* What needs to be done
Please return the listing below from the line with "white dumbbell [451,318,504,387]" through its last line, exactly, and include nothing else.
### Provided information
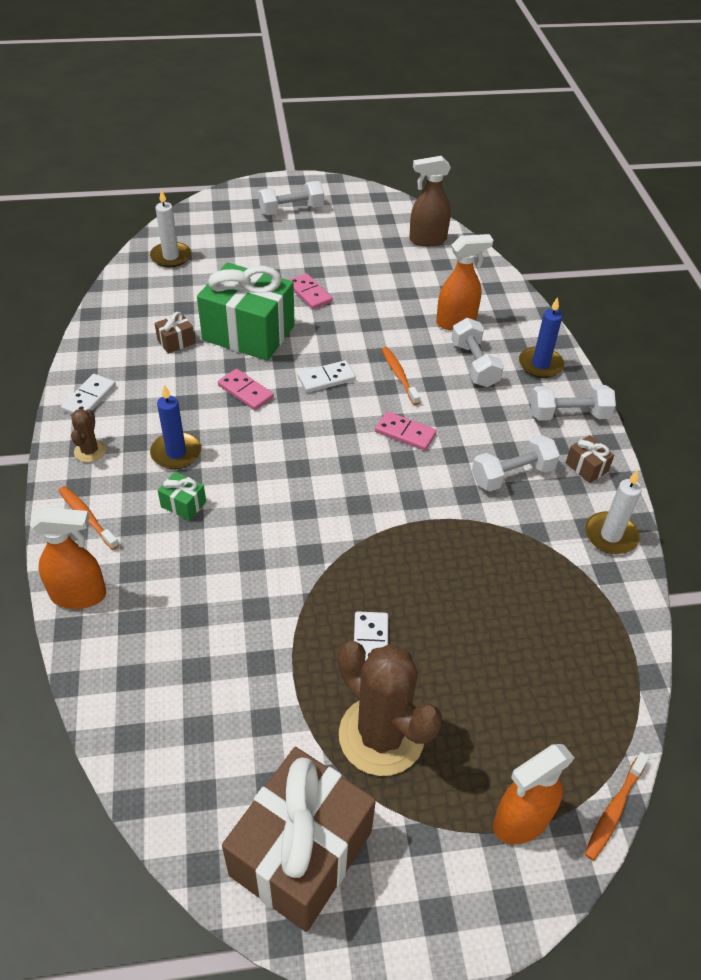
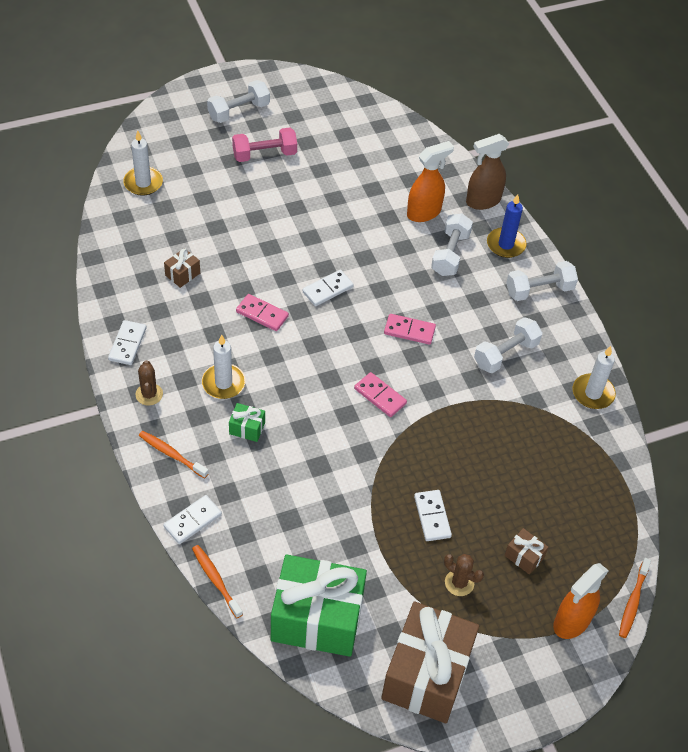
camera: 15 degrees left, 5 degrees up
orange spray bottle [30,507,106,609] -> white domino [163,495,222,544]
blue candle [150,384,201,469] -> white candle [202,335,246,399]
green gift [197,262,294,361] -> green gift moved to [271,555,367,657]
pink domino [289,273,332,309] -> pink domino moved to [354,372,407,417]
brown cactus [338,641,442,776] -> brown cactus [444,554,484,596], size x0.46
orange toothbrush [382,347,420,405] -> orange toothbrush moved to [192,545,243,618]
brown spray bottle [409,156,451,247] -> brown spray bottle moved to [466,134,509,210]
white dumbbell [451,318,504,387] -> white dumbbell turned 45 degrees clockwise [431,213,473,276]
brown gift [566,435,614,483] -> brown gift moved to [505,528,548,575]
none -> pink dumbbell [232,127,297,162]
######
* Response to the task
white dumbbell [451,318,504,387] -> white dumbbell turned 45 degrees clockwise [431,213,473,276]
brown gift [566,435,614,483] -> brown gift moved to [505,528,548,575]
none -> pink dumbbell [232,127,297,162]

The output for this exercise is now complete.